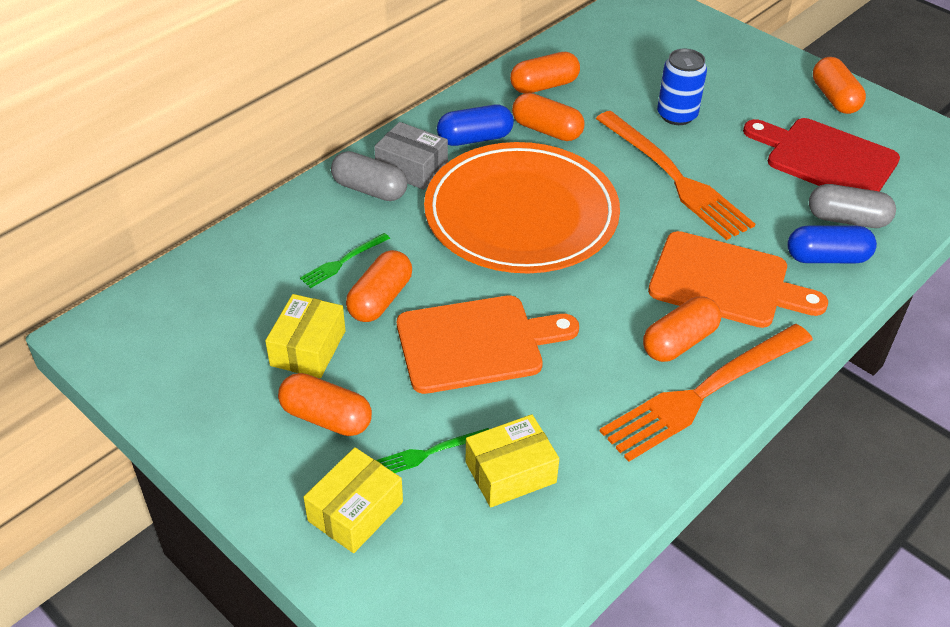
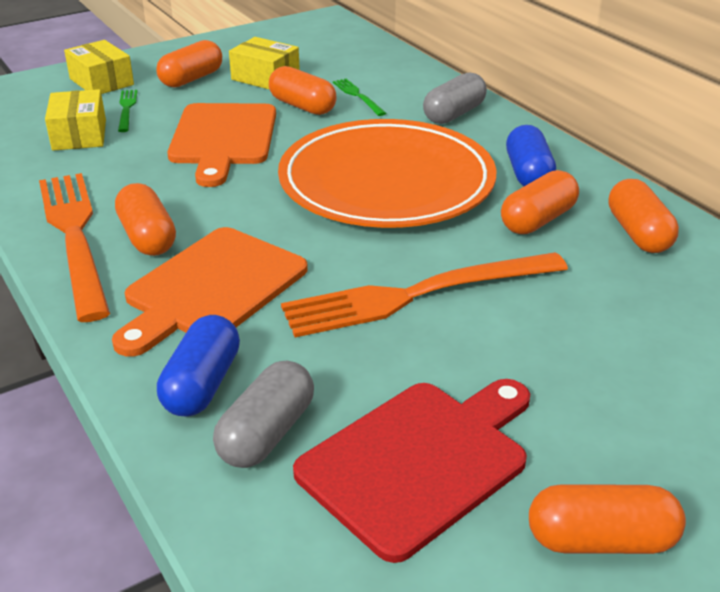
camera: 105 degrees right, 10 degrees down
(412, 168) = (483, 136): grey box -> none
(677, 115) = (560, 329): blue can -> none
++++++++
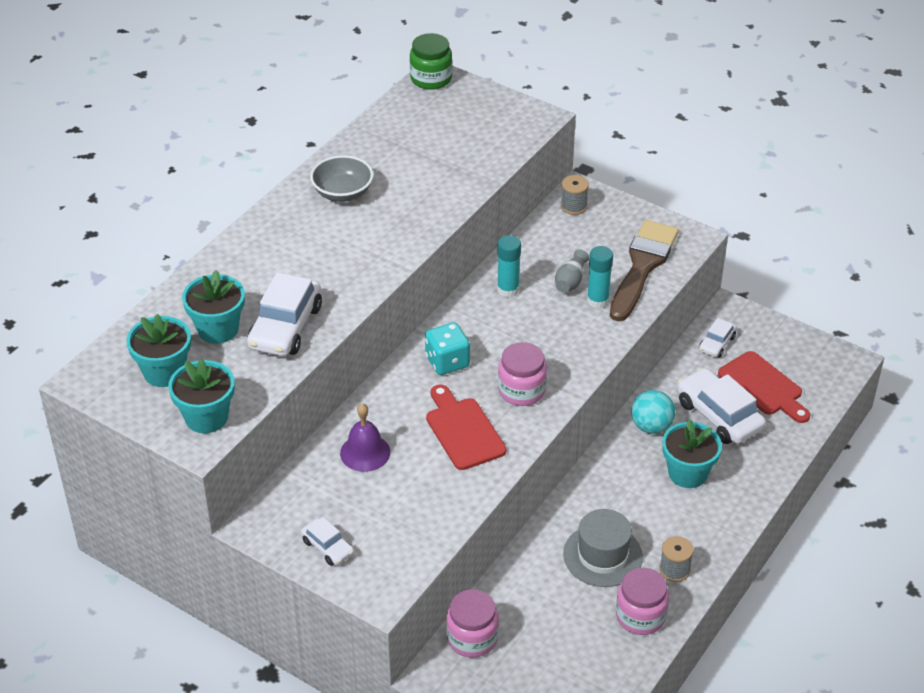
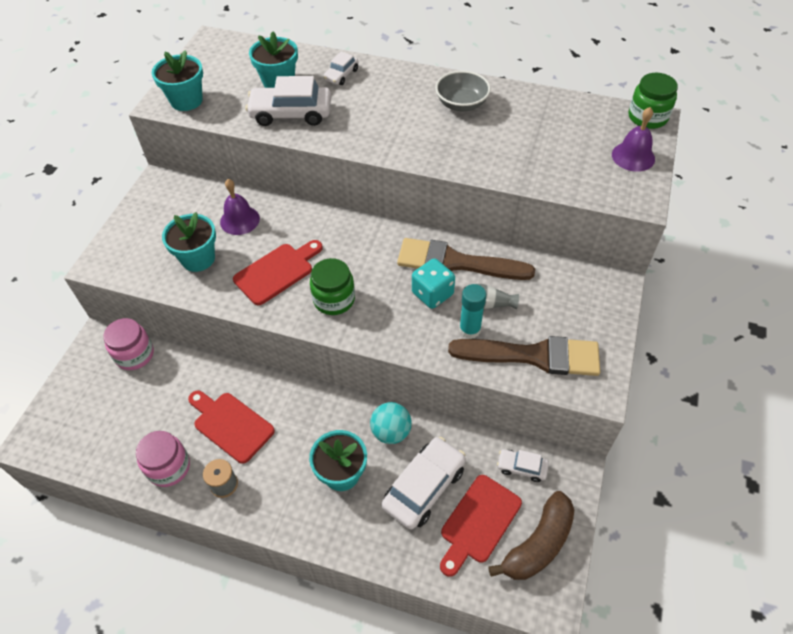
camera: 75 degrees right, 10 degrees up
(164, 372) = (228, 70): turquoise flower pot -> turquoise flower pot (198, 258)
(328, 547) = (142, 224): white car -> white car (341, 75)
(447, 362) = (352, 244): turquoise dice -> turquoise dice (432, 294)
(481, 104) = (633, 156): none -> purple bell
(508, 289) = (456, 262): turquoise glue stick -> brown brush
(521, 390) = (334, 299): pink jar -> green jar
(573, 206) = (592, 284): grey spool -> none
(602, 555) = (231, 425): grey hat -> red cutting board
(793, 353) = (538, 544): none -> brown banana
++++++++
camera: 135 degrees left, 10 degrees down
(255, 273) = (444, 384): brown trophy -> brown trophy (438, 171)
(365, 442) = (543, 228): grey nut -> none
++++++++
__TASK BRIEF__
The required answer is the exact run of lines above starting at the line with "(447, 362) = (352, 244): turquoise" and ending at the line with "(793, 353) = (538, 544): none -> brown banana", with both ends present.

__FINISHED EXERCISE__
(447, 362) = (352, 244): turquoise dice -> turquoise dice (432, 294)
(481, 104) = (633, 156): none -> purple bell
(508, 289) = (456, 262): turquoise glue stick -> brown brush
(521, 390) = (334, 299): pink jar -> green jar
(573, 206) = (592, 284): grey spool -> none
(602, 555) = (231, 425): grey hat -> red cutting board
(793, 353) = (538, 544): none -> brown banana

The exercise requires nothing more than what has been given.